#### EXERCISE
There is one span to output from the data below: the lines starting at the line with "R1: 10k (GND, U7/PROG) -> 15 (GND, U7/PROG)" and ending at the line with "R5: 15 (GND, ZOB) -> 10k (GND, ZOB)". Output it exactly, ends included, nothing more.

#### GIVEN ENTRIES
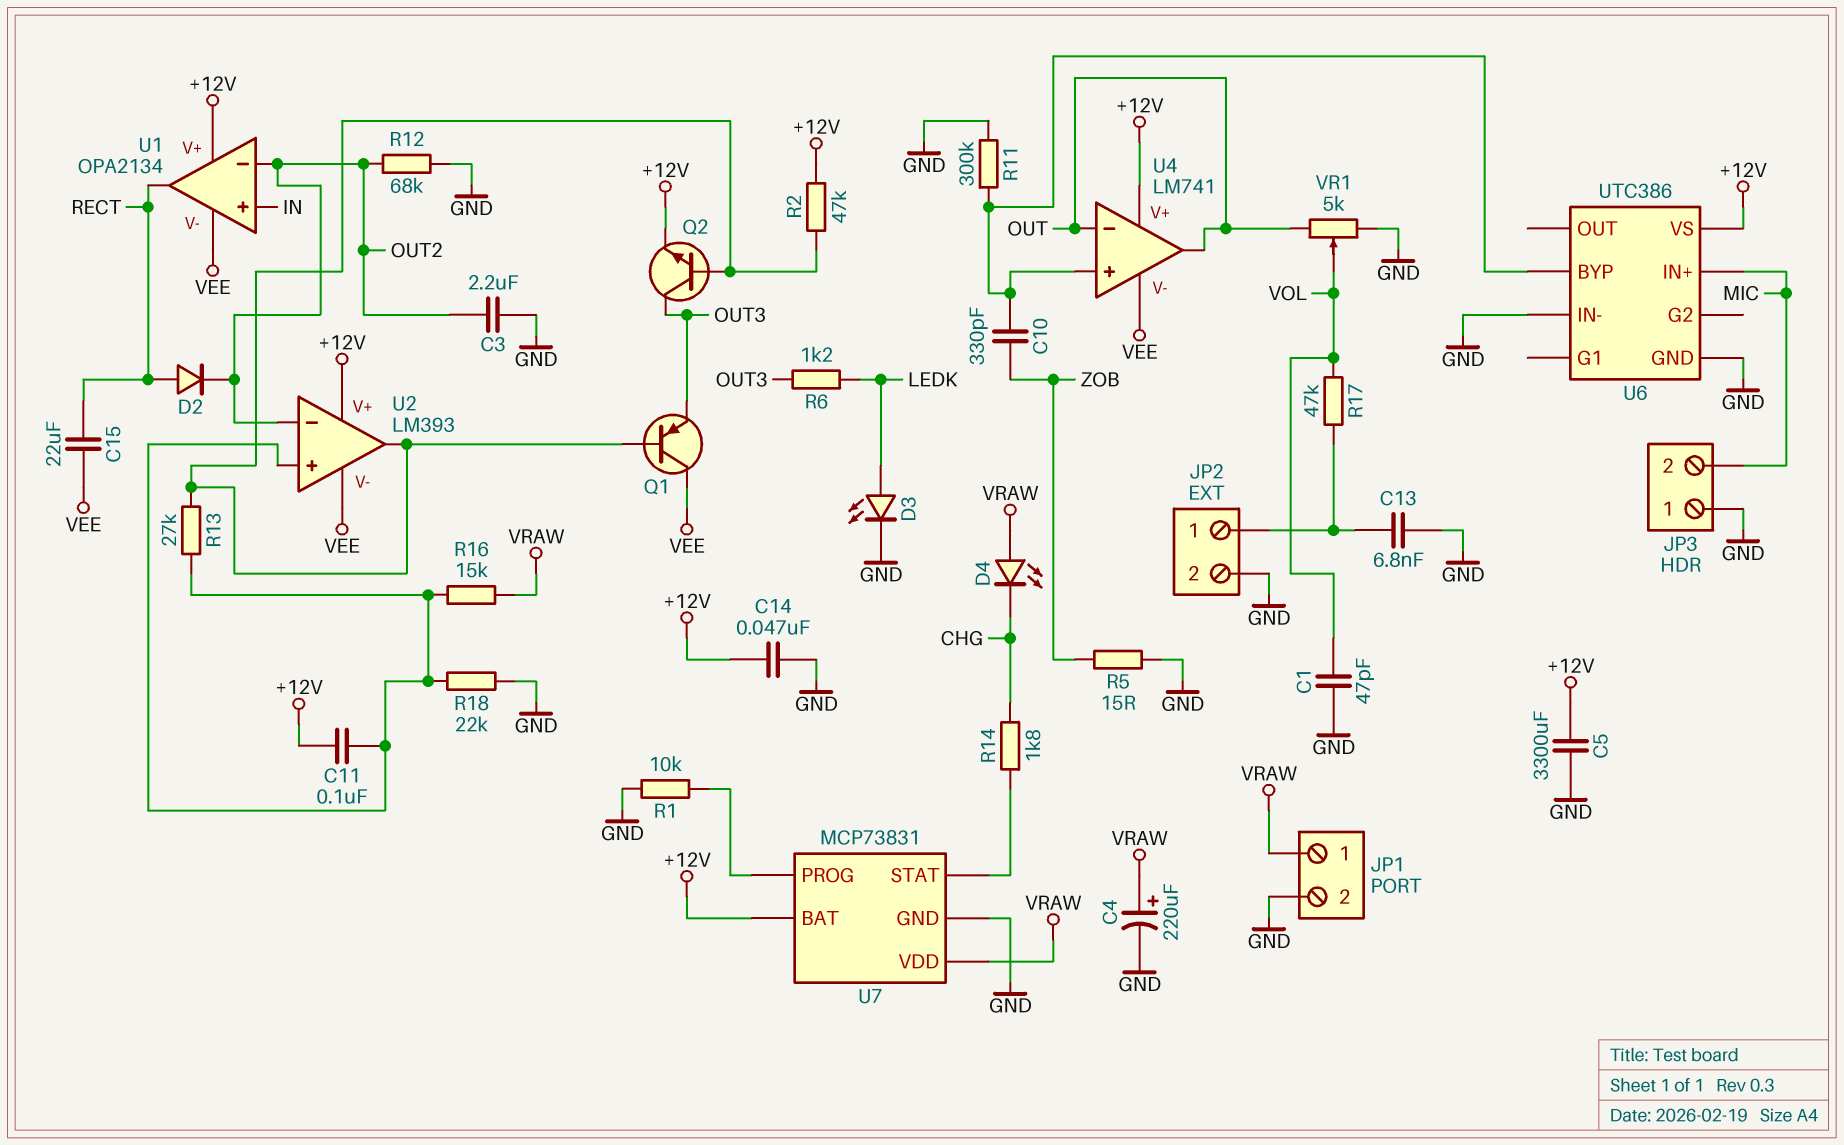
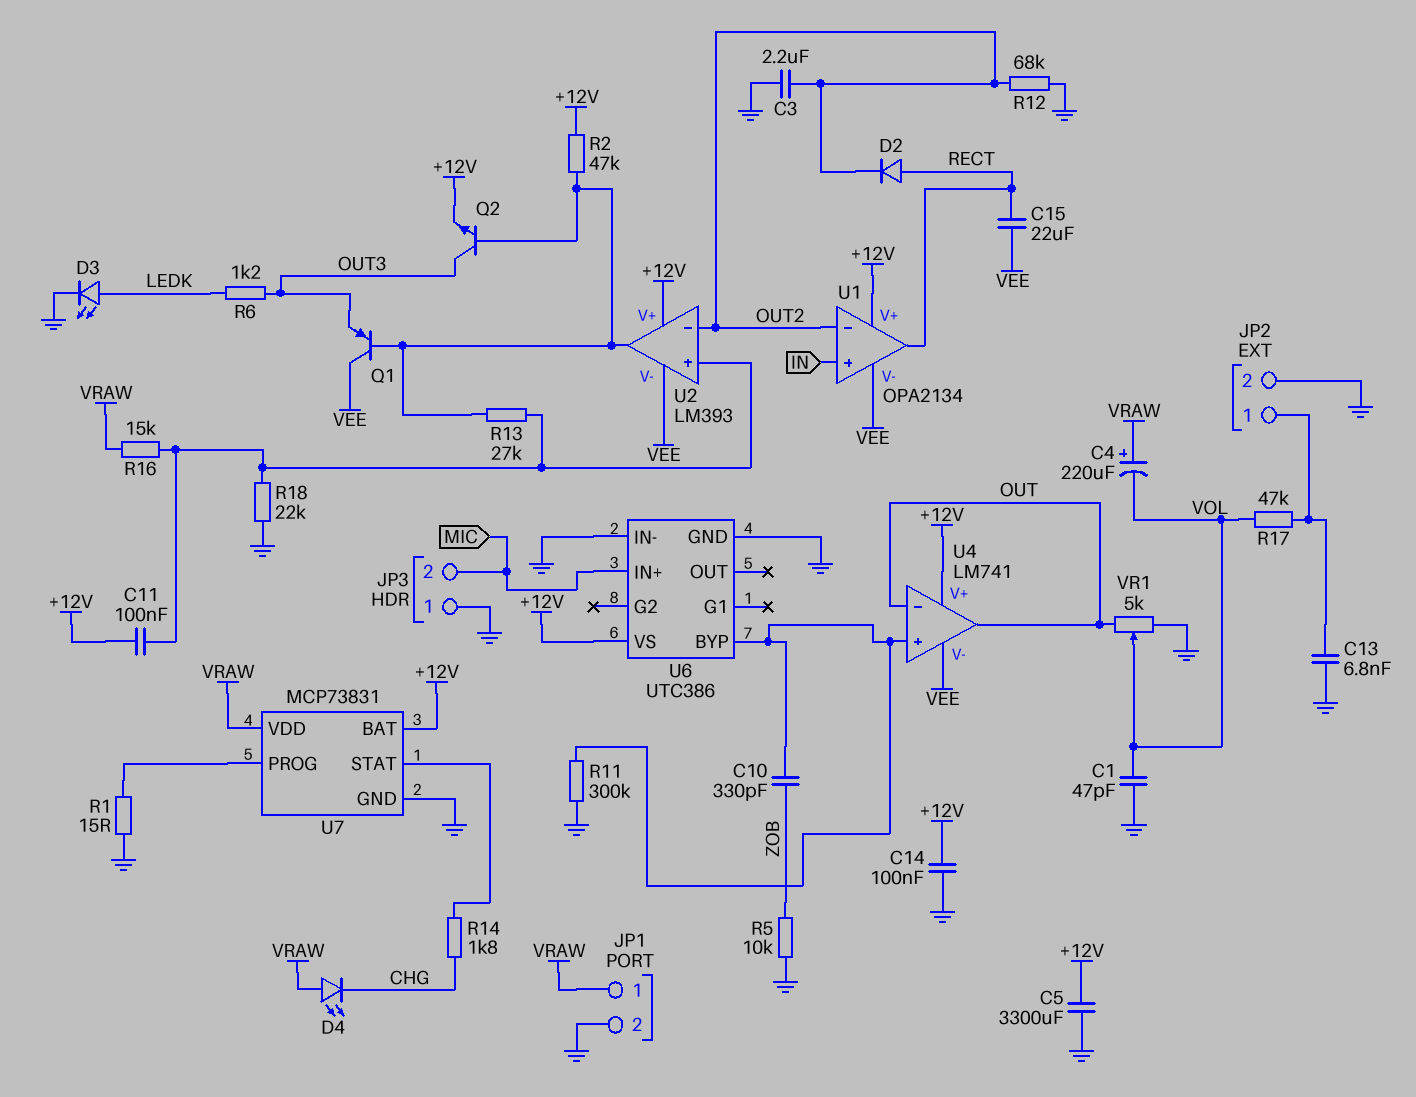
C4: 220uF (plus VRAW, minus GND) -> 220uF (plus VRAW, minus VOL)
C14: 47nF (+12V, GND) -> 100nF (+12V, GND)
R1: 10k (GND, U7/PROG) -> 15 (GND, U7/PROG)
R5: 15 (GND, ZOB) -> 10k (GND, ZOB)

---

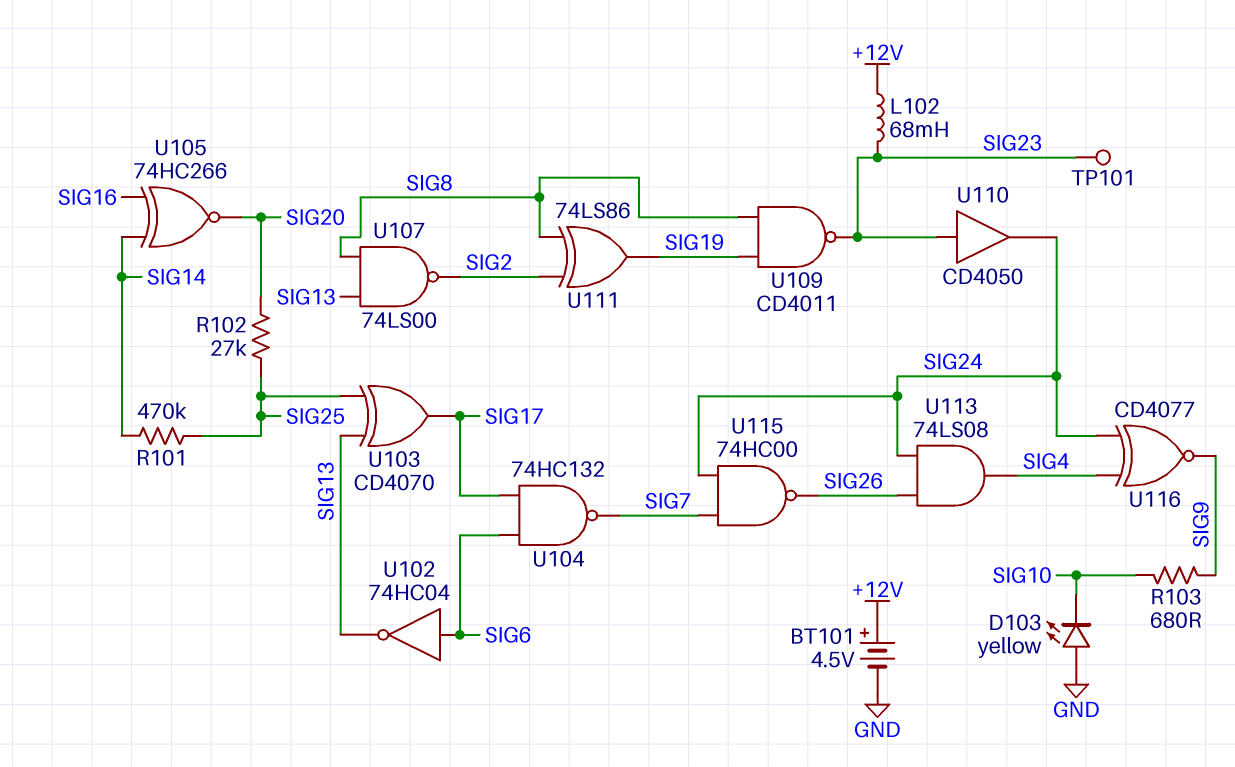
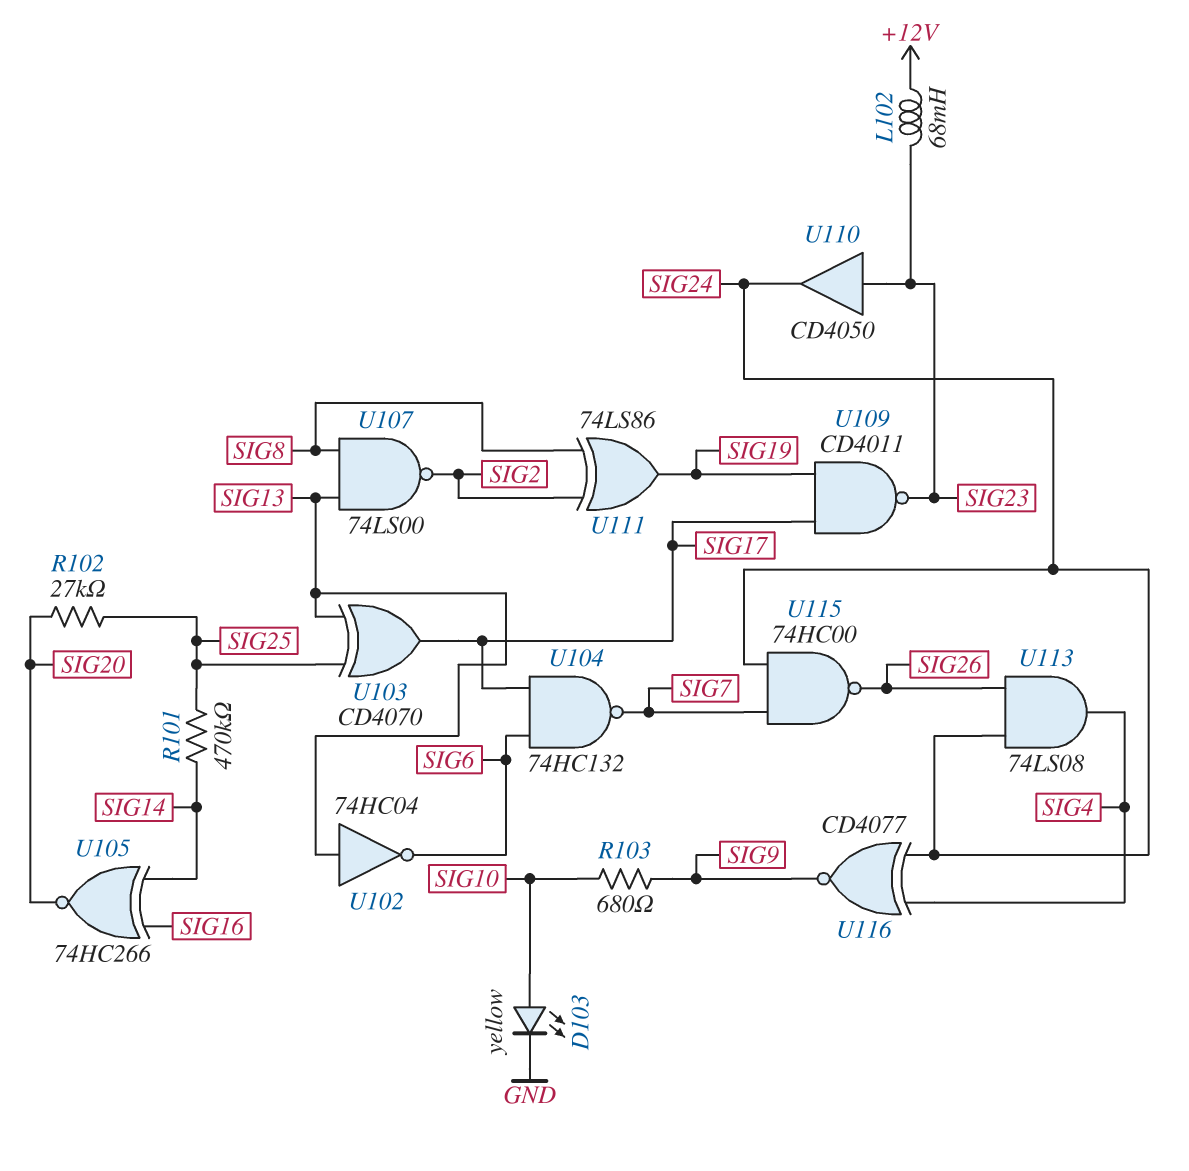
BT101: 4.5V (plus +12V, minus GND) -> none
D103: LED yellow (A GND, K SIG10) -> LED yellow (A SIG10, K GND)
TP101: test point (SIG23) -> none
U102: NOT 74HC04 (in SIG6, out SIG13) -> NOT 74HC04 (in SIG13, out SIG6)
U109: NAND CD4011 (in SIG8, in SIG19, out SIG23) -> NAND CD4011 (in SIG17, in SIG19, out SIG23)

#### ANSWER BOX
R1: 10k (GND, U7/PROG) -> 15 (GND, U7/PROG)
R5: 15 (GND, ZOB) -> 10k (GND, ZOB)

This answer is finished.